Your task: From first line to last, transcribe the listing exactly and skip any image.
### Material provided ###
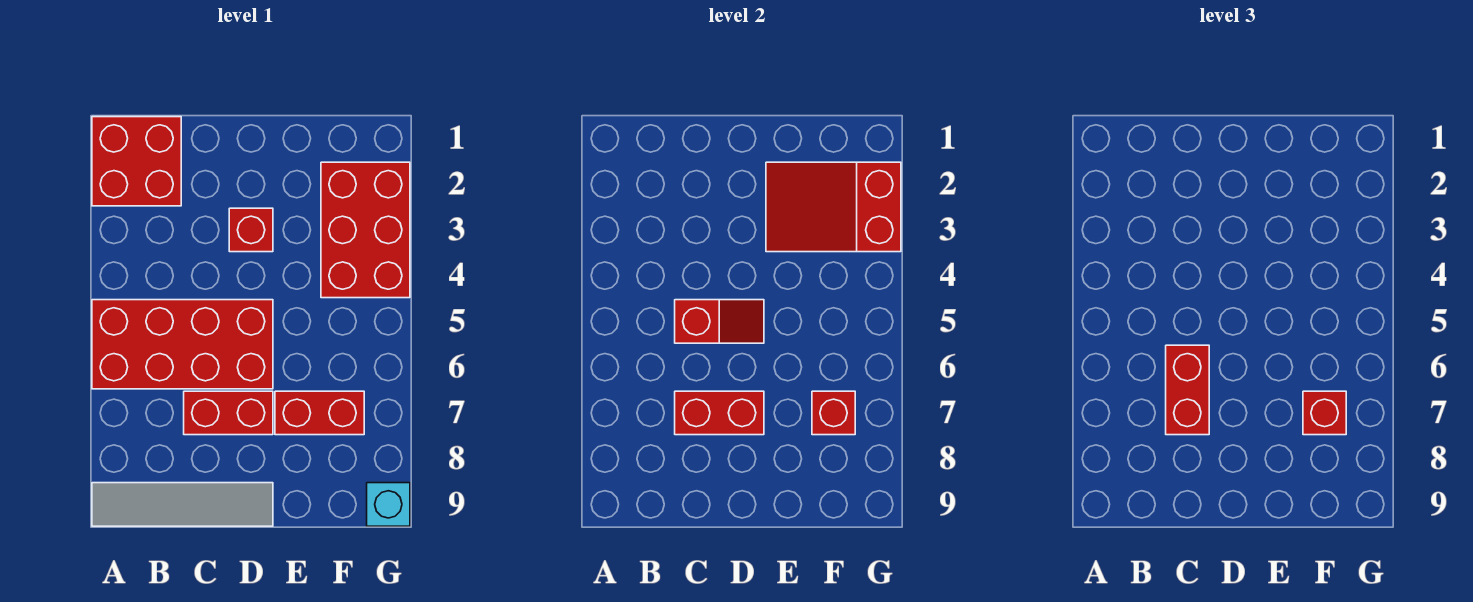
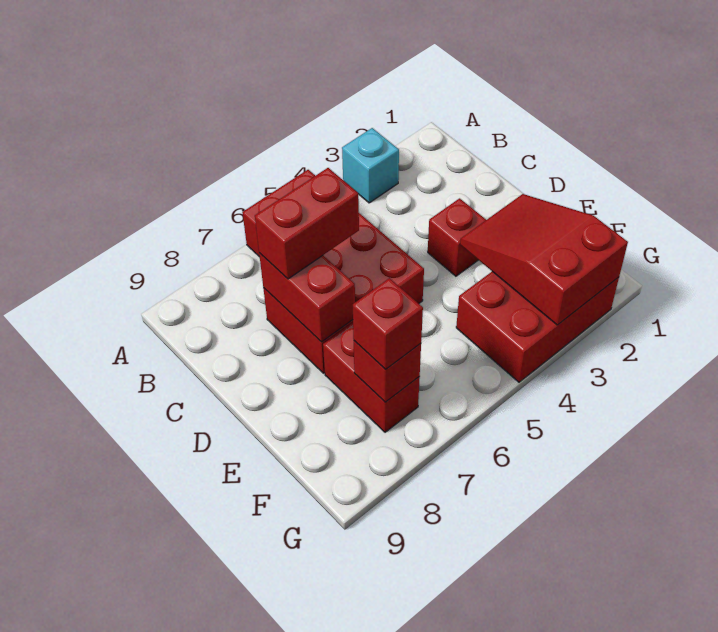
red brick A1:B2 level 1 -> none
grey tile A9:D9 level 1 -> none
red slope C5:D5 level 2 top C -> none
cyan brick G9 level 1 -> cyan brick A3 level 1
###
Reply to the task:
red brick A1:B2 level 1 -> none
grey tile A9:D9 level 1 -> none
red slope C5:D5 level 2 top C -> none
cyan brick G9 level 1 -> cyan brick A3 level 1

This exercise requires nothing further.